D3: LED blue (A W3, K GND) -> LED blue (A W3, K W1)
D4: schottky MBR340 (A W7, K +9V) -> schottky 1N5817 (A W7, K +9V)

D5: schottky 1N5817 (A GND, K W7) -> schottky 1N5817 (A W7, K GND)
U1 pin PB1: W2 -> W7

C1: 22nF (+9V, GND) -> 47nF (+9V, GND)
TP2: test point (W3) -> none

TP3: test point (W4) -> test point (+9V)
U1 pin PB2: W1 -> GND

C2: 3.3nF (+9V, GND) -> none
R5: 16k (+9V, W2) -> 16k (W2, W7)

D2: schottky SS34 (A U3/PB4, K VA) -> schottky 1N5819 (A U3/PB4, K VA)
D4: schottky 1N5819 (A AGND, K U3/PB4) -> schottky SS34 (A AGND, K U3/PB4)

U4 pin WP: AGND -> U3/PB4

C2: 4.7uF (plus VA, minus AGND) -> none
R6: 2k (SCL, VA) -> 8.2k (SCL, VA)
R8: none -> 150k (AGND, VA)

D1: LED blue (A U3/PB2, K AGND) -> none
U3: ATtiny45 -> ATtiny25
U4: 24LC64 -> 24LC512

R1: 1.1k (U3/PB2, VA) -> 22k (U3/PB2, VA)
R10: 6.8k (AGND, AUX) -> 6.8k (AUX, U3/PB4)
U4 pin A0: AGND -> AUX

Work request: Starting at the line that has "D4: schottky MBR340" and ending at the line that has "D4: schottky 1N5819", please write out the lines above exactly, leaving out all others.

Reply:
D4: schottky MBR340 (A W7, K +9V) -> schottky 1N5817 (A W7, K +9V)

D5: schottky 1N5817 (A GND, K W7) -> schottky 1N5817 (A W7, K GND)
U1 pin PB1: W2 -> W7

C1: 22nF (+9V, GND) -> 47nF (+9V, GND)
TP2: test point (W3) -> none

TP3: test point (W4) -> test point (+9V)
U1 pin PB2: W1 -> GND

C2: 3.3nF (+9V, GND) -> none
R5: 16k (+9V, W2) -> 16k (W2, W7)

D2: schottky SS34 (A U3/PB4, K VA) -> schottky 1N5819 (A U3/PB4, K VA)
D4: schottky 1N5819 (A AGND, K U3/PB4) -> schottky SS34 (A AGND, K U3/PB4)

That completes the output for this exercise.